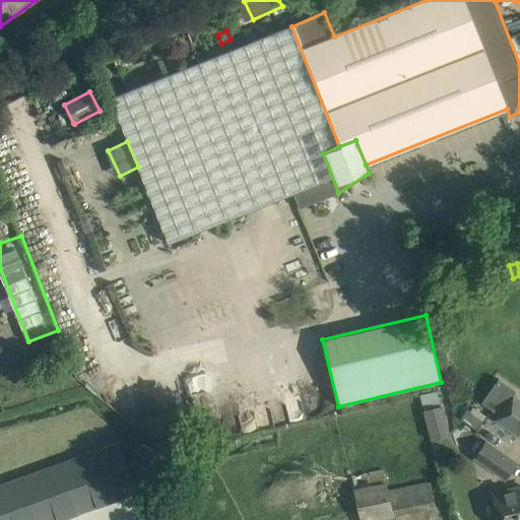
[(498,379),(480,403),(499,415),(494,420),(519,438),(519,436),(519,398),(514,394),(516,391),(498,379)]
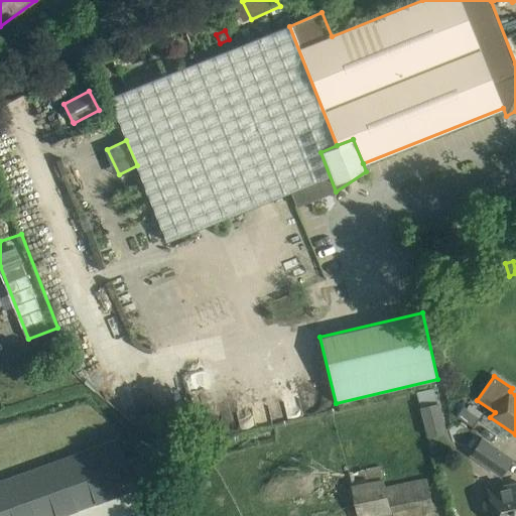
[(438,403),(420,408),(425,430),(443,425),(438,403)]
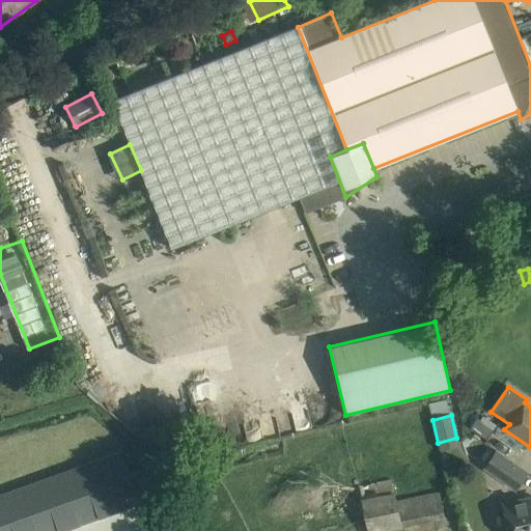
[(477,417),(470,428),(486,439),(497,425),(483,416),(480,419),(477,417)]
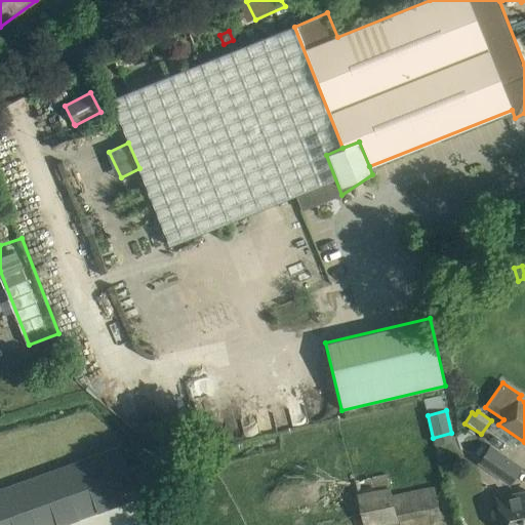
[(477,463),(510,486),(523,467),(490,444),(477,463)]
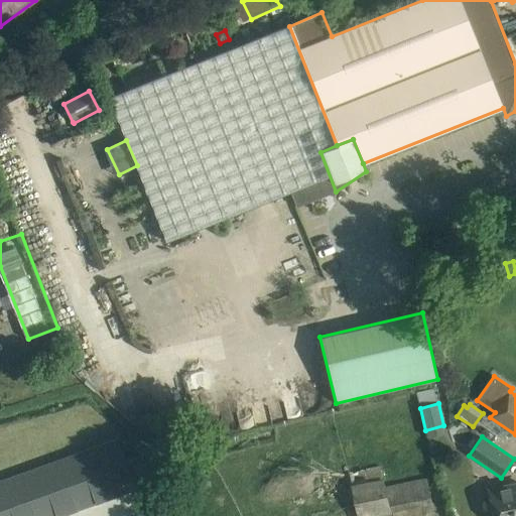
[(0,482),(0,515),(57,515),(138,490),(123,442),(0,482)]
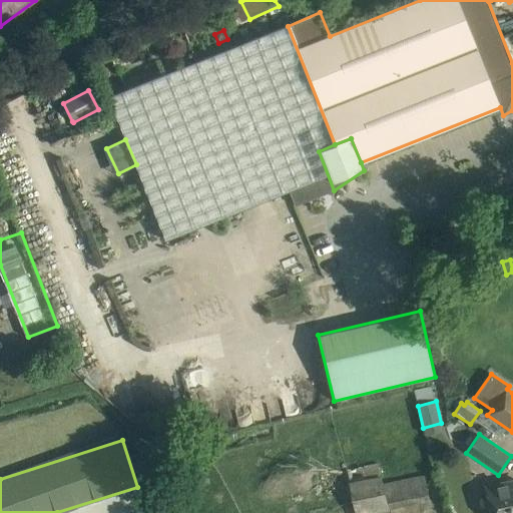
[(429,501),(425,475),(382,482),(378,462),(344,469),(354,512),(375,512),(388,510),(389,512),(398,509),(405,506),(429,501)]
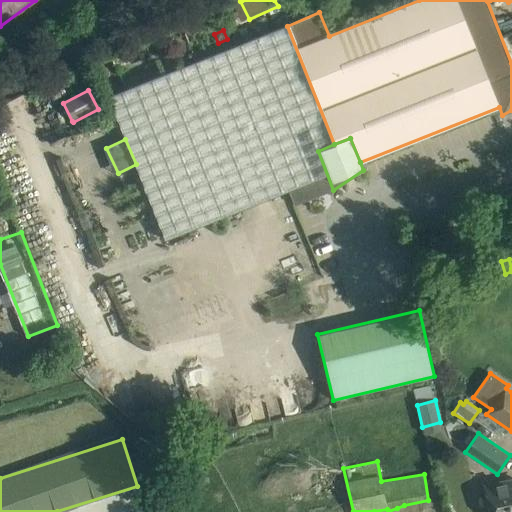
[(485,487),(491,511),(511,511),(511,485),(504,487),(503,483),(485,487)]
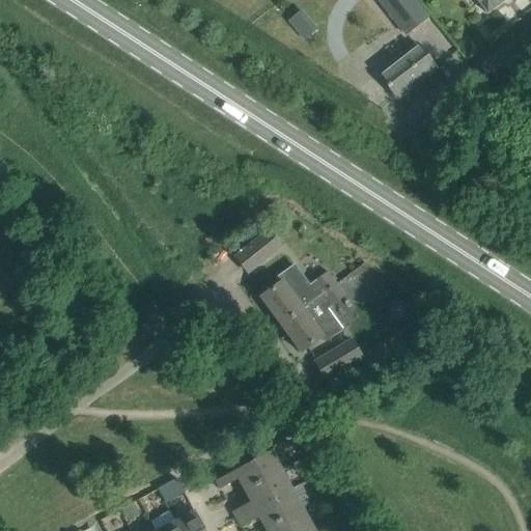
[(378,0),(406,34),(426,18),(413,0),(378,0)]
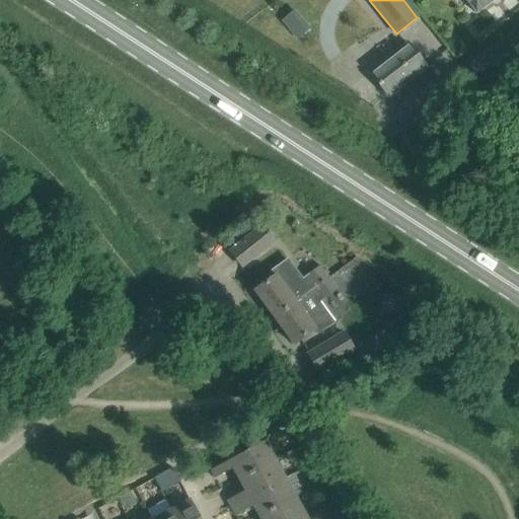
[(464,0),(475,14),(493,0),(464,0)]
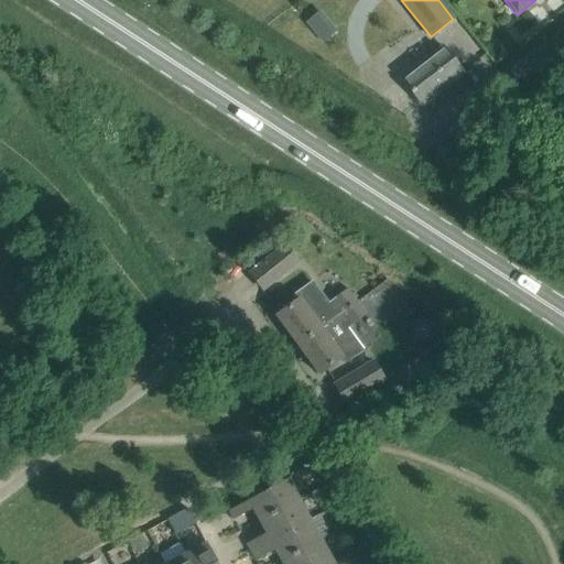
[(443,46),(401,79),(421,105),(463,72),(443,46)]
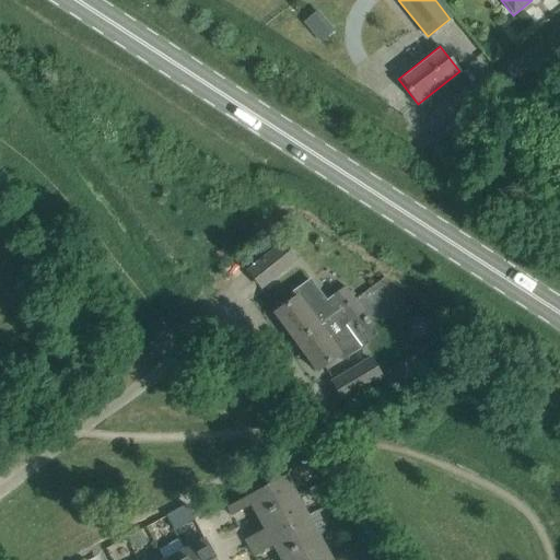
[(282,243),(247,271),(261,288),(295,260),(282,243)]
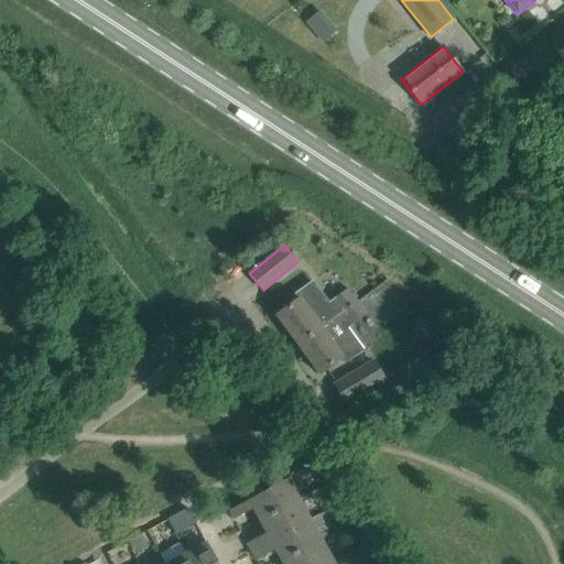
[(334,301),(328,304),(312,282),(294,295),(297,300),(275,316),(297,345),(342,312),(334,301)]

★ ★ ★ ★

Where a picture appears in the data, omit it; restate the rest word for word.

The answer.
[(498,379),(480,403),(499,415),(494,420),(519,438),(519,436),(519,398),(514,394),(516,391),(498,379)]
[(438,403),(420,408),(425,430),(443,425),(438,403)]
[(477,417),(470,428),(486,439),(497,425),(483,416),(480,419),(477,417)]
[(477,463),(510,486),(523,467),(490,444),(477,463)]
[(0,482),(0,515),(57,515),(138,490),(123,442),(0,482)]
[(429,501),(425,475),(382,482),(378,462),(344,469),(354,512),(375,512),(388,510),(389,512),(398,509),(405,506),(429,501)]
[(485,487),(491,511),(511,511),(511,485),(504,487),(503,483),(485,487)]
[(378,0),(406,34),(426,18),(413,0),(378,0)]
[(464,0),(475,14),(493,0),(464,0)]
[(443,46),(401,79),(421,105),(463,72),(443,46)]
[(282,243),(247,271),(261,288),(295,260),(282,243)]
[(334,301),(328,304),(312,282),(294,295),(297,300),(275,316),(297,345),(342,312),(334,301)]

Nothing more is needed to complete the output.